→ To do: Find the line in the data below that contains "turquoise pyramid [460,89,519,158] -> none". Return that line and all the lines after it, unchanged.

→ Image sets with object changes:
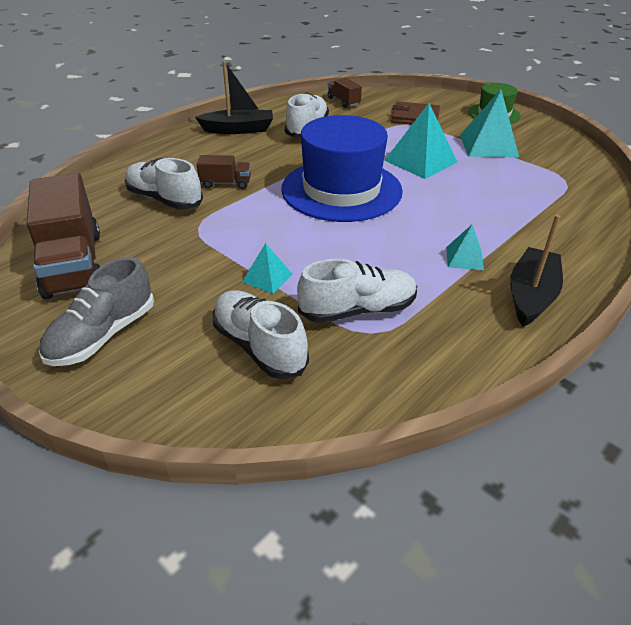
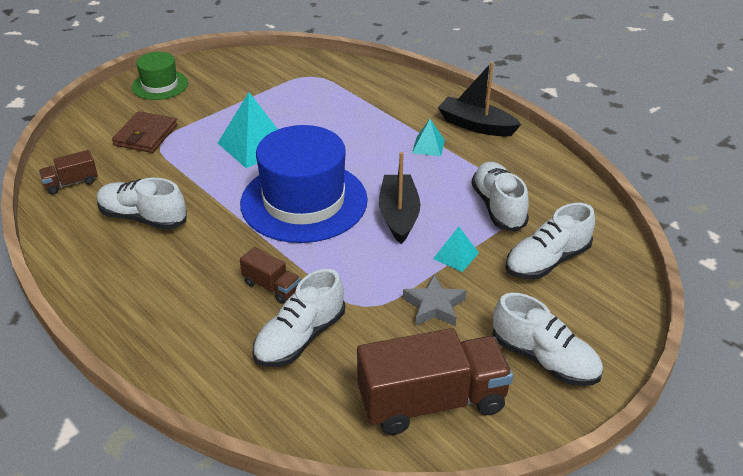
camera: 85 degrees left, 0 degrees up
grey shoe [39,257,154,366] -> white shoe [492,293,603,386]
black boat [195,61,273,134] -> black boat moved to [379,152,420,244]
brown truck [197,155,251,189] -> brown truck turned 120 degrees clockwise [240,247,301,304]
turquoise pyramid [460,89,519,158] -> none
none -> grey star [403,275,467,326]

→ Result of the exercise:
turquoise pyramid [460,89,519,158] -> none
none -> grey star [403,275,467,326]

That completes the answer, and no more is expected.